------ Given entries

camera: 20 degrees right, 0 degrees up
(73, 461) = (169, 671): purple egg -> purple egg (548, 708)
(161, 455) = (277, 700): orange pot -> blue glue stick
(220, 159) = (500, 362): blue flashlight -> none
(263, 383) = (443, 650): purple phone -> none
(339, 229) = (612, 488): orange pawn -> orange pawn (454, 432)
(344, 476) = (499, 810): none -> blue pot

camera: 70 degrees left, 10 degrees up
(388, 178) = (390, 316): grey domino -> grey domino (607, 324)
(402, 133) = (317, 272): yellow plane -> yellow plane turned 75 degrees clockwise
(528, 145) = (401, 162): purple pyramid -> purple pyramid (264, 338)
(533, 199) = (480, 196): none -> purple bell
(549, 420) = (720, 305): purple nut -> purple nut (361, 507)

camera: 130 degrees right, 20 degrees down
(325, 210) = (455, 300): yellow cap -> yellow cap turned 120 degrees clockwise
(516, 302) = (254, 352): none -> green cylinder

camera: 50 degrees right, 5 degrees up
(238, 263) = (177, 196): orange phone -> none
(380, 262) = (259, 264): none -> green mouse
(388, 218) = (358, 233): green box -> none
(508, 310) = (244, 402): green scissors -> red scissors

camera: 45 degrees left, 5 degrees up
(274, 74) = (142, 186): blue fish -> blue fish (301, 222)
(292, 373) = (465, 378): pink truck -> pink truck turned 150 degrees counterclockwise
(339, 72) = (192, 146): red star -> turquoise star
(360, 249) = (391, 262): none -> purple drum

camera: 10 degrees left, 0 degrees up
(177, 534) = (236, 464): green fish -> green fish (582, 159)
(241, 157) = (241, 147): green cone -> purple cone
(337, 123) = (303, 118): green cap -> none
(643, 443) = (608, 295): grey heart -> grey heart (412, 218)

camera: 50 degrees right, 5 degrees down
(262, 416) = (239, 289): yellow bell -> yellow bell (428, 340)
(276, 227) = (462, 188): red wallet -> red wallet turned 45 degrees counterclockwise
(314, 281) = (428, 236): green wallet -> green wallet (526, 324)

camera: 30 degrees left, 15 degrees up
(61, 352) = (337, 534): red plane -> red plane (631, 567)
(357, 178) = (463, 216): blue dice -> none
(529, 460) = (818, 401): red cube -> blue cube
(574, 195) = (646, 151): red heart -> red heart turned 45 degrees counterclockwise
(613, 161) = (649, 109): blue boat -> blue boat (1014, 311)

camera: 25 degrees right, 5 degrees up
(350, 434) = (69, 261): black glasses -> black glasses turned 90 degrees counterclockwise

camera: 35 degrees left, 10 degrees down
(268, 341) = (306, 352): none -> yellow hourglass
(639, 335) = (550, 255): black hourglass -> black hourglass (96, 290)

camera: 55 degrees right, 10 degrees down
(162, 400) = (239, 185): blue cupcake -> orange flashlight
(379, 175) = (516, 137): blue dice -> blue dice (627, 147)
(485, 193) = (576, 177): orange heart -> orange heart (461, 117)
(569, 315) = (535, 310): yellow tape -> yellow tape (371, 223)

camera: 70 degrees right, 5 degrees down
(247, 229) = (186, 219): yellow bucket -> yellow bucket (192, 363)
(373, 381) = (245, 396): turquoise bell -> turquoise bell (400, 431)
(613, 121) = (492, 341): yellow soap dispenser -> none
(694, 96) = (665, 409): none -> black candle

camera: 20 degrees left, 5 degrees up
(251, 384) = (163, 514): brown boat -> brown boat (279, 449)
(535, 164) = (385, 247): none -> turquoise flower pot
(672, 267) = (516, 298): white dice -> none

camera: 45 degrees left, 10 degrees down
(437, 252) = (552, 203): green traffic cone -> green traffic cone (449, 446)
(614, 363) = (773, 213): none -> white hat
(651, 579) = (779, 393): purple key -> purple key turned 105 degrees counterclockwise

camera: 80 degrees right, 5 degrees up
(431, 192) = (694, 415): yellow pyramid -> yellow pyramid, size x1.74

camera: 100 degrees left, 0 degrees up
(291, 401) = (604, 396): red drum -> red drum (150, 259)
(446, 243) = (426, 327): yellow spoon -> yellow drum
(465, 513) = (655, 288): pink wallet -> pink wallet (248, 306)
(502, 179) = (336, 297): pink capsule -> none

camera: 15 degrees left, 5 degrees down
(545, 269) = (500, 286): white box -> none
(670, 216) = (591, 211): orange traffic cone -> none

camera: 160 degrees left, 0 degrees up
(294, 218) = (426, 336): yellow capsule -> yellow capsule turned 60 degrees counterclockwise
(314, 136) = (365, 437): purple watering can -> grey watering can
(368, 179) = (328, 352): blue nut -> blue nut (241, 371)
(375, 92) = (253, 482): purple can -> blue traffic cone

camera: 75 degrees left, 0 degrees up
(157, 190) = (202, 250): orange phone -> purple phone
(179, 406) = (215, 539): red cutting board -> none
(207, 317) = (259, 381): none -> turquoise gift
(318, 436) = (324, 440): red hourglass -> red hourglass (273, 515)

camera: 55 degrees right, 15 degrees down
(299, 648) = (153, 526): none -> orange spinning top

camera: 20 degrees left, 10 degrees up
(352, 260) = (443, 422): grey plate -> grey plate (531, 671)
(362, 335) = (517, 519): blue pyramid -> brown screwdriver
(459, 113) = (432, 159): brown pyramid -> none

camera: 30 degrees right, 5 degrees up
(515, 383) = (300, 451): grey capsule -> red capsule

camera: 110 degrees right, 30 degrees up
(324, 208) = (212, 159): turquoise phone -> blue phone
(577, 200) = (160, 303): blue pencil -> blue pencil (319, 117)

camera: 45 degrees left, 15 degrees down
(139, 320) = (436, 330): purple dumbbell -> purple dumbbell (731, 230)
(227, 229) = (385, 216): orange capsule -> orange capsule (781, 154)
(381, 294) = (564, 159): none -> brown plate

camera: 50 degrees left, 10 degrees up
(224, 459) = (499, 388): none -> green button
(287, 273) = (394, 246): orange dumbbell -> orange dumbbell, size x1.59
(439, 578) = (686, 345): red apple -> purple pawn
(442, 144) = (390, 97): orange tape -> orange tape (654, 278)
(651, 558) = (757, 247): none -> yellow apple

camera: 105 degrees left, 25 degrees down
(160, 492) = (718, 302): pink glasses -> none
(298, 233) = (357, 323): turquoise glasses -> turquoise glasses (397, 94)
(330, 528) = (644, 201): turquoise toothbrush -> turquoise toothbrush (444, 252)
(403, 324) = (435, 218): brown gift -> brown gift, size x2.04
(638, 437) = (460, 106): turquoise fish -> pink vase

------------

## [Exercise objective]
Where a line in the listing above includes the string "gift", copy that line.

## [Reply to the task]
(207, 317) = (259, 381): none -> turquoise gift
(403, 324) = (435, 218): brown gift -> brown gift, size x2.04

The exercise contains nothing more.